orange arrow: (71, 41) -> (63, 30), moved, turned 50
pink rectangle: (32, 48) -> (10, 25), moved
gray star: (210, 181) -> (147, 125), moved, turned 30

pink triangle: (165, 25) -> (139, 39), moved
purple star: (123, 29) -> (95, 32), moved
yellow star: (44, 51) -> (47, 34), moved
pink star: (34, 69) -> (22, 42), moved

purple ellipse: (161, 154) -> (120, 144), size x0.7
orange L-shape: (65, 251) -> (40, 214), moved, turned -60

════════════════

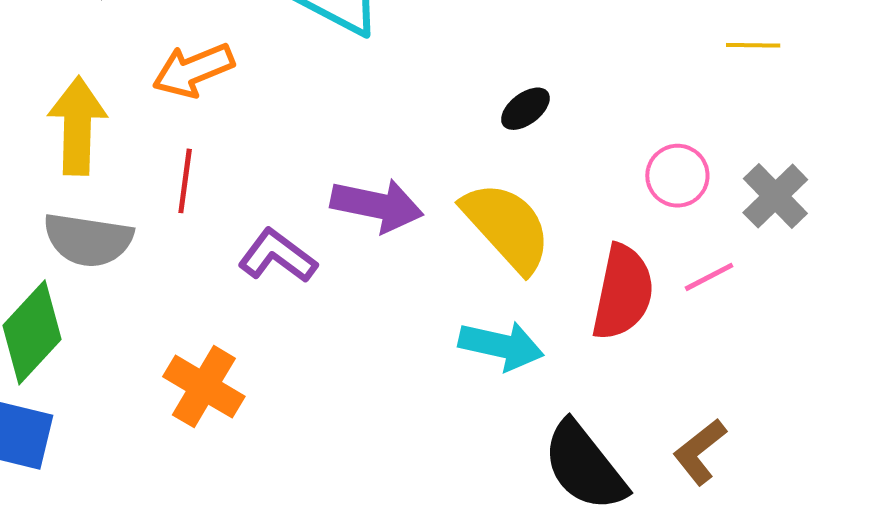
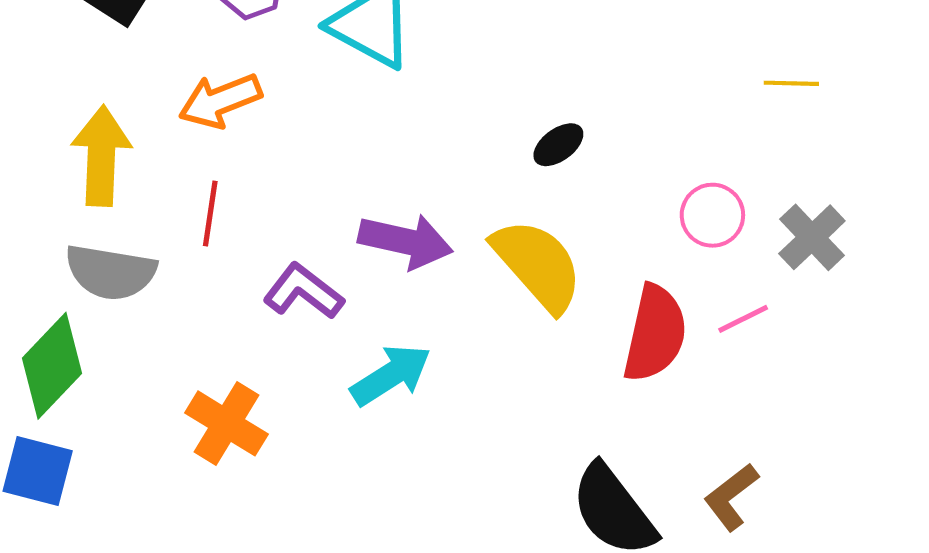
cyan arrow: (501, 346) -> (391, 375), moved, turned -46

════════════════

EXERCISE
In the listing above, find every line with the word "pink" and copy it.

WRITTEN ANSWER
pink rectangle: (32, 48) -> (10, 25), moved
pink triangle: (165, 25) -> (139, 39), moved
pink star: (34, 69) -> (22, 42), moved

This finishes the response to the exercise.